_INPUT DATA_

* * * *

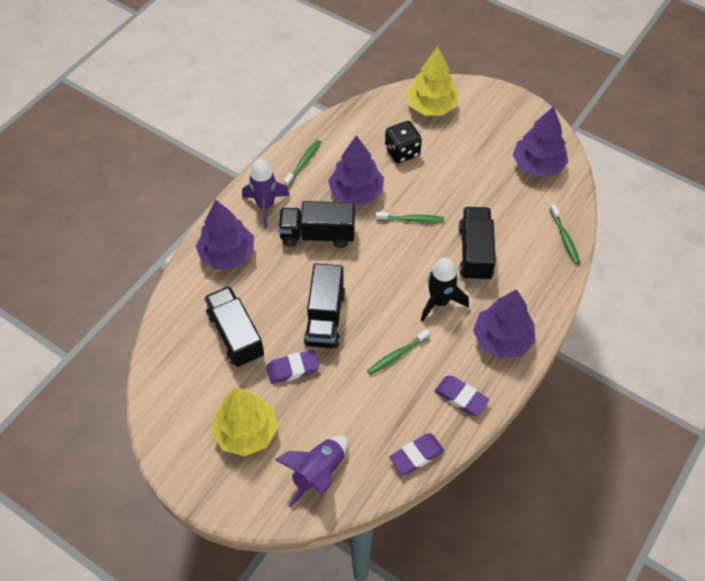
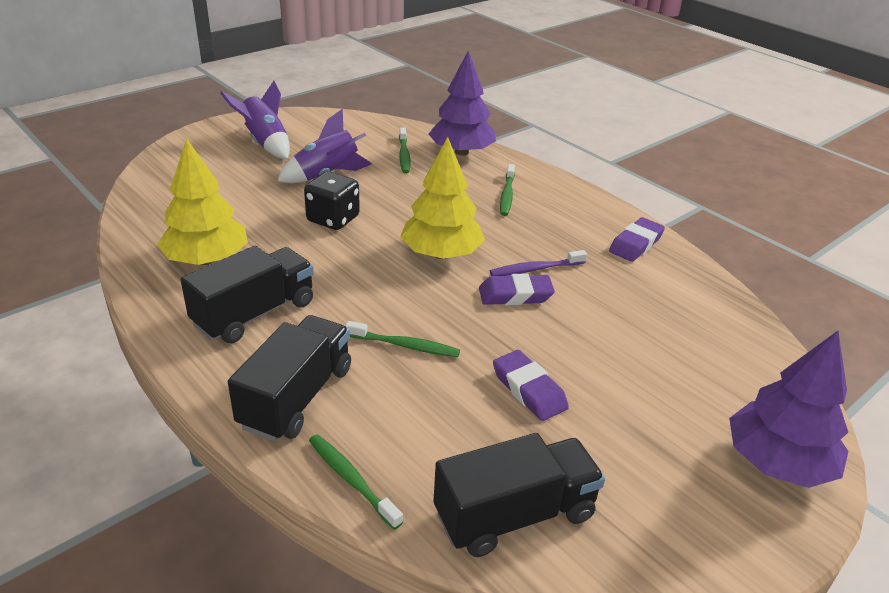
black rocket: 1 -> 0
black truck: 4 -> 3
purple toothbrush: 0 -> 1
purple tree: 4 -> 2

* * * *

_YOUR GOAL_
Set the pictures aside and transcribe the data above exactly.

_ANSWER FOR THIS EXERCISE_
black rocket: 1 -> 0
black truck: 4 -> 3
purple toothbrush: 0 -> 1
purple tree: 4 -> 2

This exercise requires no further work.